What this task involves – Filter the material below and copy out every line that contains the string "down", observing case.

-.-.-

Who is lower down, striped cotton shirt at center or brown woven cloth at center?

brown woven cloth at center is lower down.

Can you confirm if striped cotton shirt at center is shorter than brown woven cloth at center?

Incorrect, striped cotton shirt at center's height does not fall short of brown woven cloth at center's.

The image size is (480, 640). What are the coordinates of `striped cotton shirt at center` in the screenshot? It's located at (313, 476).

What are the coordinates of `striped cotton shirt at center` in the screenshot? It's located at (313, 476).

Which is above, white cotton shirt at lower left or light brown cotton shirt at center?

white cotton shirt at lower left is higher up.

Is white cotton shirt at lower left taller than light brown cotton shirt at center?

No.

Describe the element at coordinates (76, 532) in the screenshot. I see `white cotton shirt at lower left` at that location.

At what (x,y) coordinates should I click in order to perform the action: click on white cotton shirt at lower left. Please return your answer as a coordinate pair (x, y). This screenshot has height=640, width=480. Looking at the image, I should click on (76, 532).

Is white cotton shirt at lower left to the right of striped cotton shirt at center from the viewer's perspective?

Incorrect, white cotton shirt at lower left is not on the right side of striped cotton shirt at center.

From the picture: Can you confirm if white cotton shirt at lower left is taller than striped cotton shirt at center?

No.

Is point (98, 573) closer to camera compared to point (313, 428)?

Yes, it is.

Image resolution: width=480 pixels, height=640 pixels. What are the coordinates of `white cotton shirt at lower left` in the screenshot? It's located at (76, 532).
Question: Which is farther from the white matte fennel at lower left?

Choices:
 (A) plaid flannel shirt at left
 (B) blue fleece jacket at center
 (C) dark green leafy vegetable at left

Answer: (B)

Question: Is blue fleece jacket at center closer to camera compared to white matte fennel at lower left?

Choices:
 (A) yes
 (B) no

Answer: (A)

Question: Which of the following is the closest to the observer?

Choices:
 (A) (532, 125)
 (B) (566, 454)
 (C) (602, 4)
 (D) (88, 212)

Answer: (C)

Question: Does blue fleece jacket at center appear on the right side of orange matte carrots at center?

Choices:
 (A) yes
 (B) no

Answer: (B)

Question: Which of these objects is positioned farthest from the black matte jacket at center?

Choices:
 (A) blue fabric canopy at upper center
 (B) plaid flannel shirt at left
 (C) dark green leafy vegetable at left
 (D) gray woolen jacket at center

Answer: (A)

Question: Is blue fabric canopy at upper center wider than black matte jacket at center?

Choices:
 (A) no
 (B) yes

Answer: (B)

-.-.-

Task solution –
Who is lower down, striped cotton shirt at center or brown woven cloth at center?
brown woven cloth at center is lower down.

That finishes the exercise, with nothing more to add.